▶ **PROBLEM TO SOLVE**
Only the lines from the one containing "blue pentagon: (71, 167) -> (46, 180), moved" through the last line of the material should be returned, each exactly as it stands.

▶ **DATA**
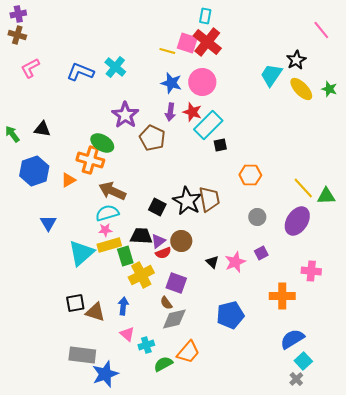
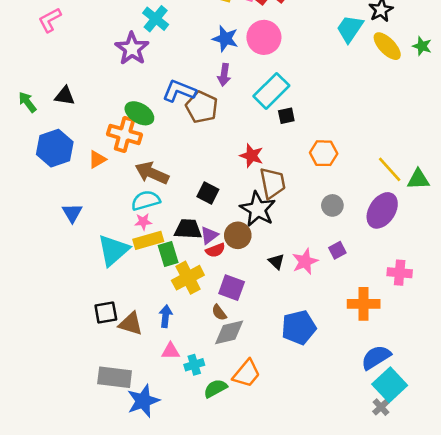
blue L-shape: (80, 72) -> (179, 91), moved
red star: (192, 112) -> (251, 156), moved
purple star: (125, 115) -> (132, 49), moved
black star: (187, 201) -> (258, 209), moved
pink triangle: (127, 334) -> (171, 351), turned -42
cyan square: (303, 361) -> (390, 385), size x1.5

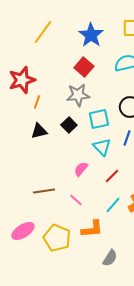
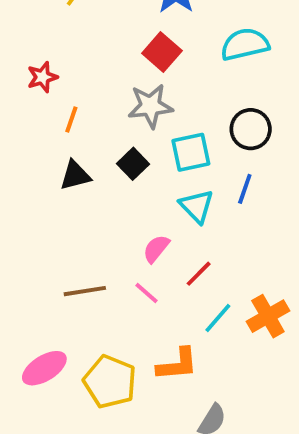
red star: (22, 80) -> (42, 77), size x0.6
red line: (112, 176) -> (199, 274), moved
pink line: (76, 200) -> (147, 293), moved

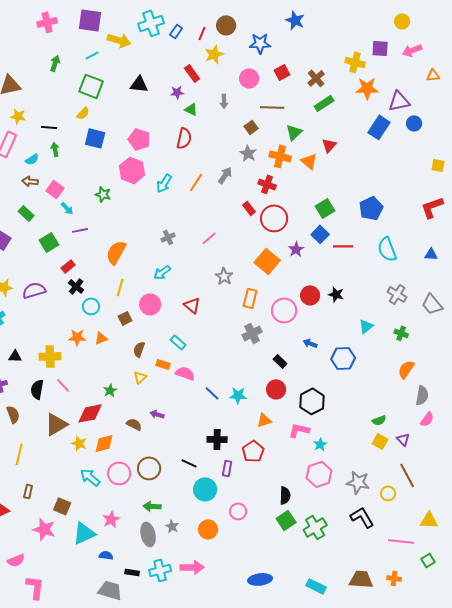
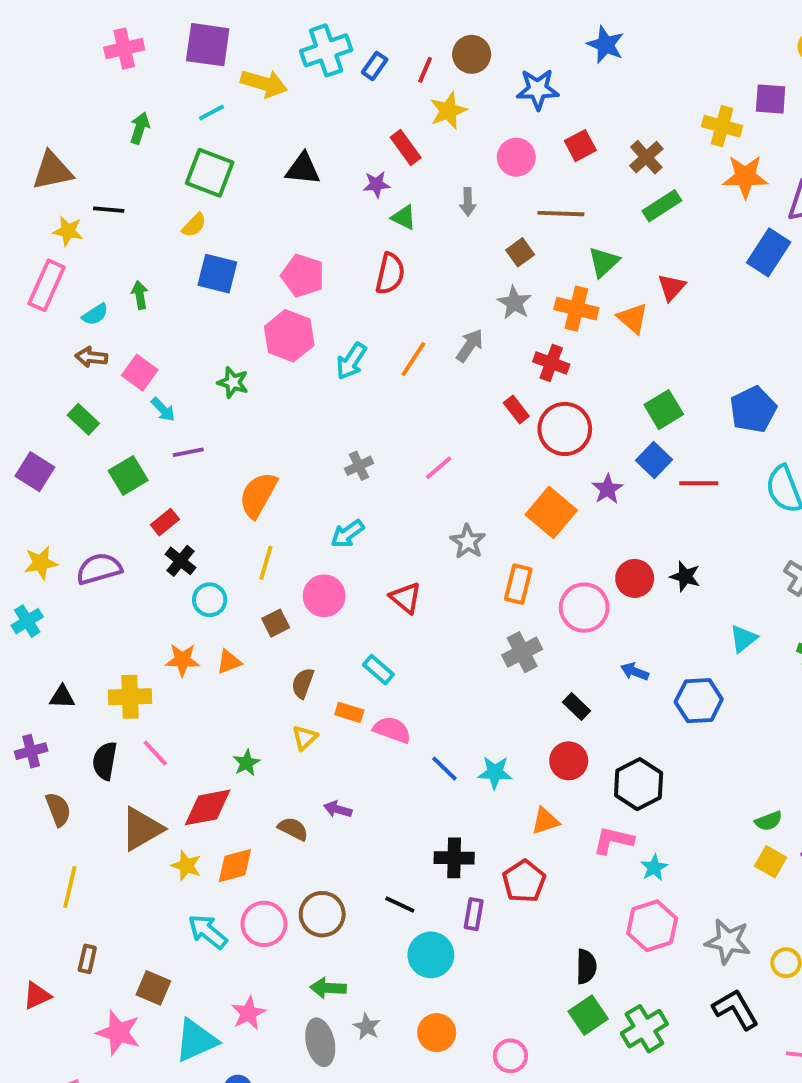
black line: (49, 127) -> (109, 210), moved
pink circle: (238, 511) -> (510, 1056), moved

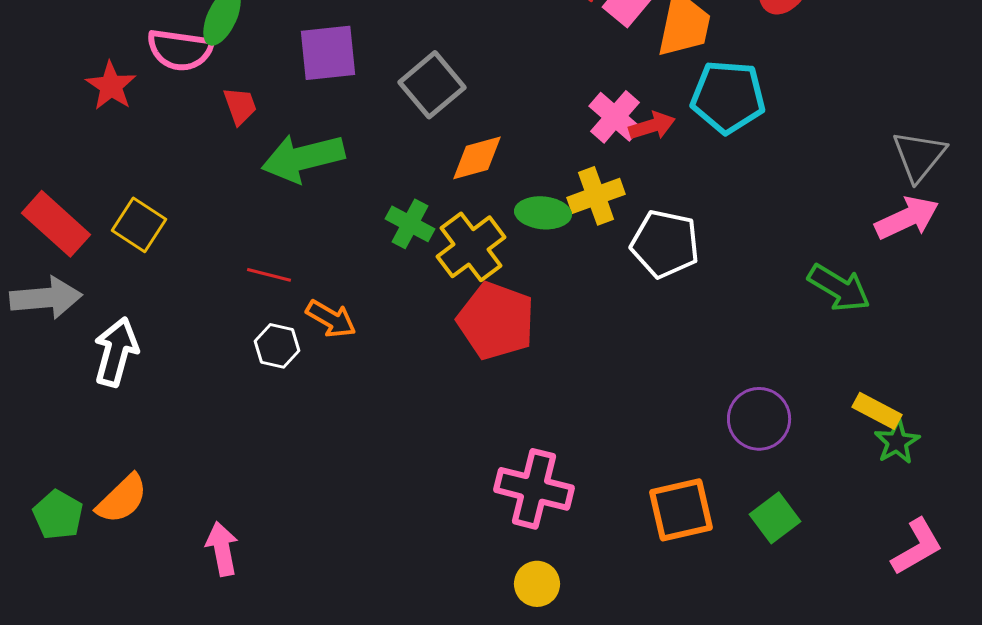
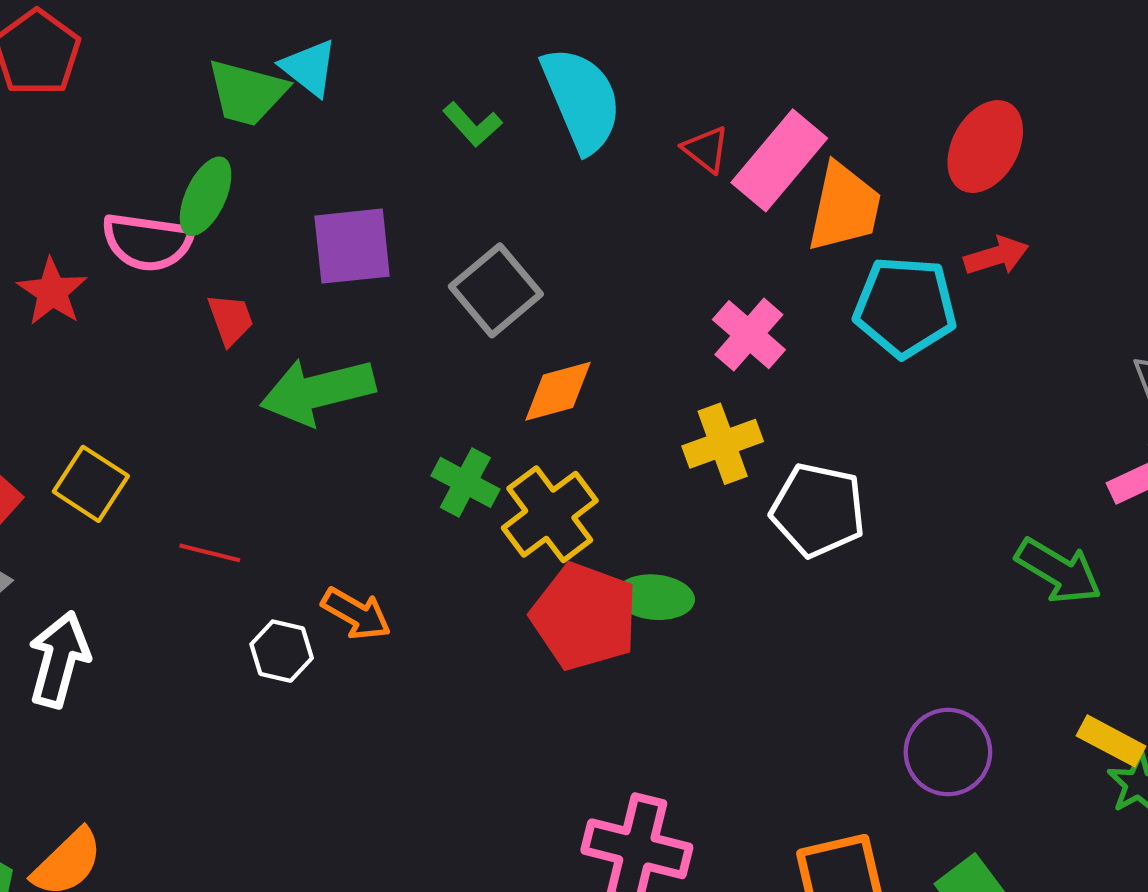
red arrow: (652, 126) -> (996, 256), moved
green ellipse: (543, 213) -> (655, 597), moved
red line: (269, 275) -> (210, 553), moved

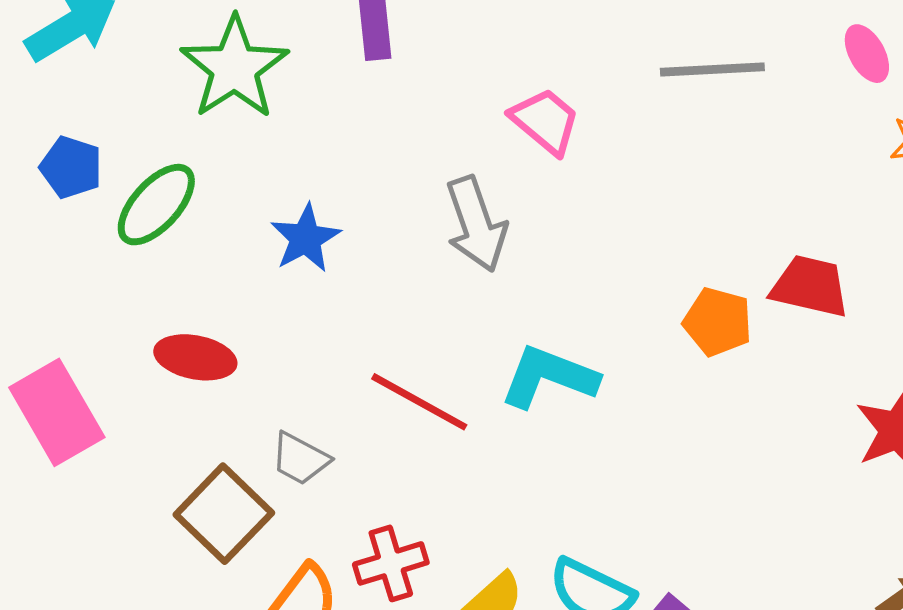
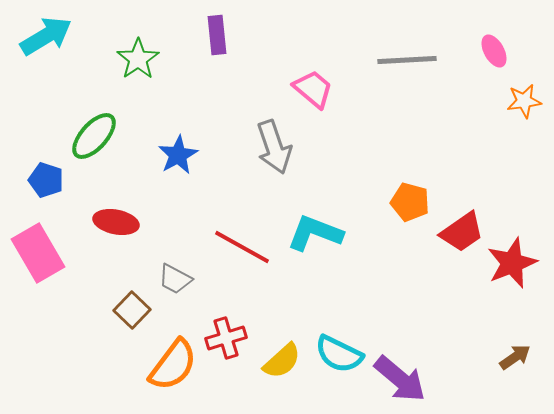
green star: (234, 68) -> (138, 59), size x0.7
blue pentagon: (71, 167) -> (46, 180), moved
red trapezoid: (810, 286) -> (462, 232), moved, turned 132
brown square: (224, 514) -> (132, 310), size x0.7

▶ **ANSWER FOR THE TASK**
blue pentagon: (71, 167) -> (46, 180), moved
red trapezoid: (810, 286) -> (462, 232), moved, turned 132
brown square: (224, 514) -> (132, 310), size x0.7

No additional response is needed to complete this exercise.